▸ Assignment
All entries are to be printed again exactly, with their images omitted.

▸ Data for this exercise
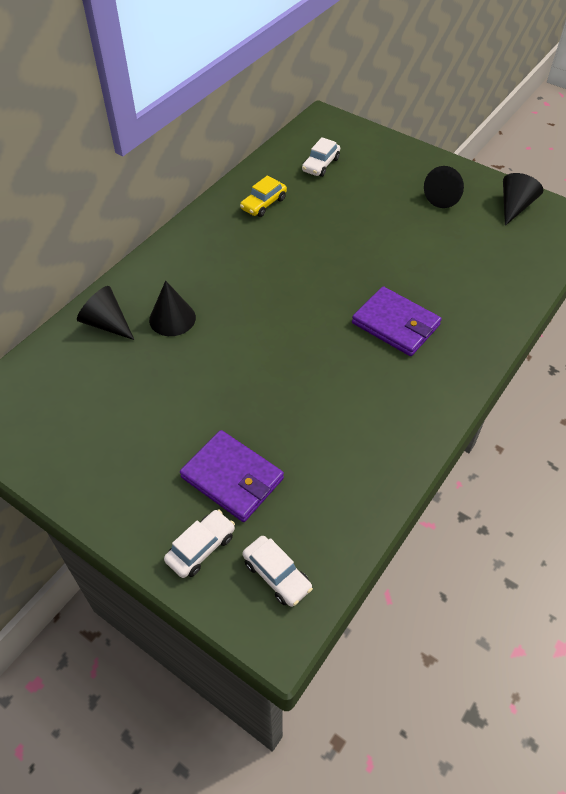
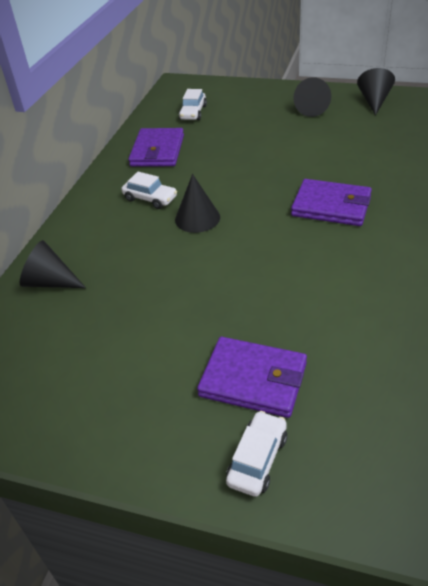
camera: 15 degrees left, 10 degrees down
black cone [149,280,196,336] -> black cone moved to [175,174,220,233]
yellow car [240,176,287,217] -> purple wallet [128,128,184,167]
white car [243,536,313,607] -> white car moved to [121,172,177,209]

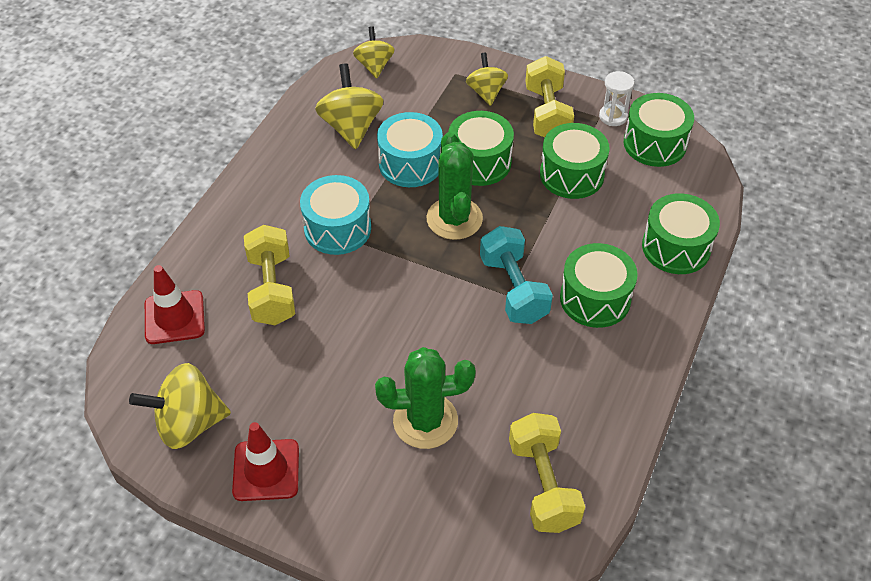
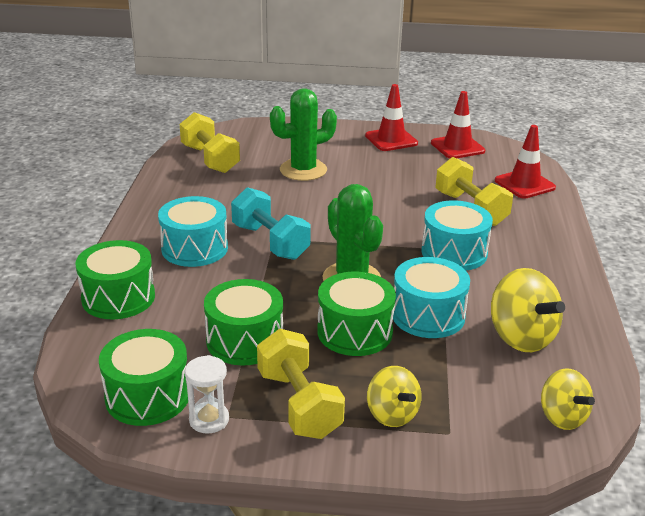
camera: 160 degrees right, 20 degrees down
yellow spinning top [129,363,231,449] -> red traffic cone [431,91,485,159]
green drum [560,243,638,328] -> turquoise drum [158,196,228,267]

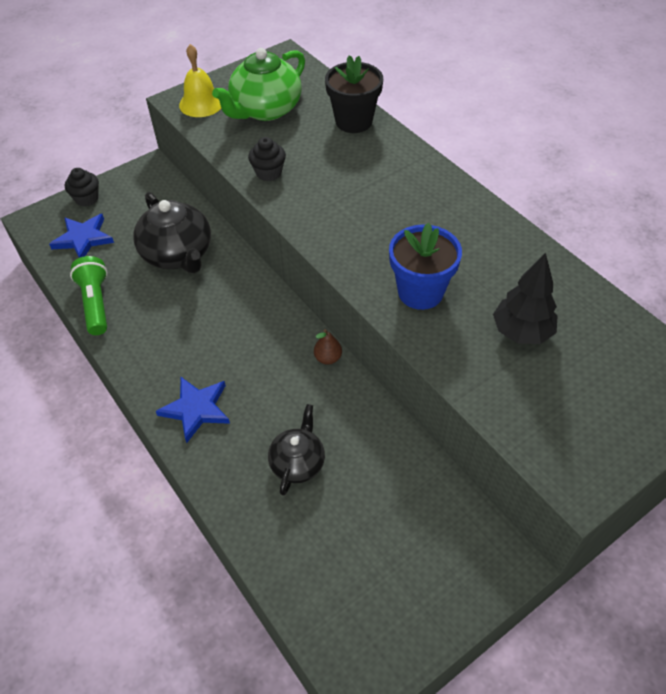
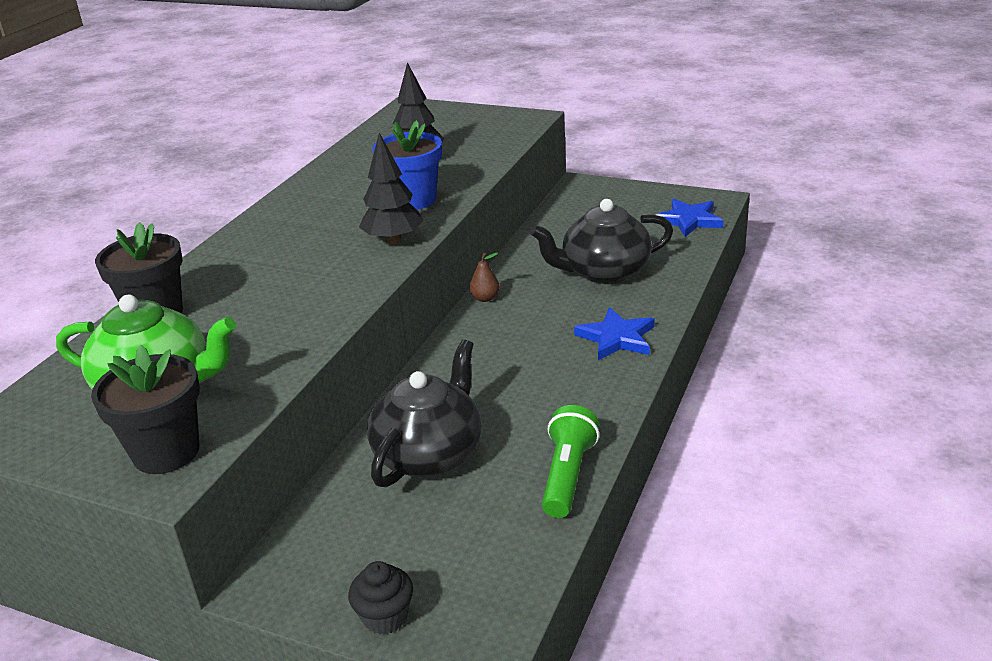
camera: 120 degrees left, 20 degrees down
blue star [49,214,114,258] -> blue star moved to [655,199,723,237]
green flashlight [70,256,108,335] -> green flashlight turned 150 degrees clockwise [542,405,600,518]
yellow bell [179,44,221,117] -> black flower pot [91,345,200,474]
black cupcake [248,137,286,181] -> none
black teapot [268,404,325,496] -> black teapot [530,199,673,284], size x1.66
none -> black tree [359,133,423,244]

▸ Output below
camera: 15 degrees left, 10 degrees down
black cone [149,280,196,336] -> black cone moved to [175,174,220,233]
yellow car [240,176,287,217] -> purple wallet [128,128,184,167]
white car [243,536,313,607] -> white car moved to [121,172,177,209]

camera: 160 degrees right, 20 degrees down
yellow spinning top [129,363,231,449] -> red traffic cone [431,91,485,159]
green drum [560,243,638,328] -> turquoise drum [158,196,228,267]

camera: 120 degrees left, 20 degrees down
blue star [49,214,114,258] -> blue star moved to [655,199,723,237]
green flashlight [70,256,108,335] -> green flashlight turned 150 degrees clockwise [542,405,600,518]
yellow bell [179,44,221,117] -> black flower pot [91,345,200,474]
black cupcake [248,137,286,181] -> none
black teapot [268,404,325,496] -> black teapot [530,199,673,284], size x1.66
none -> black tree [359,133,423,244]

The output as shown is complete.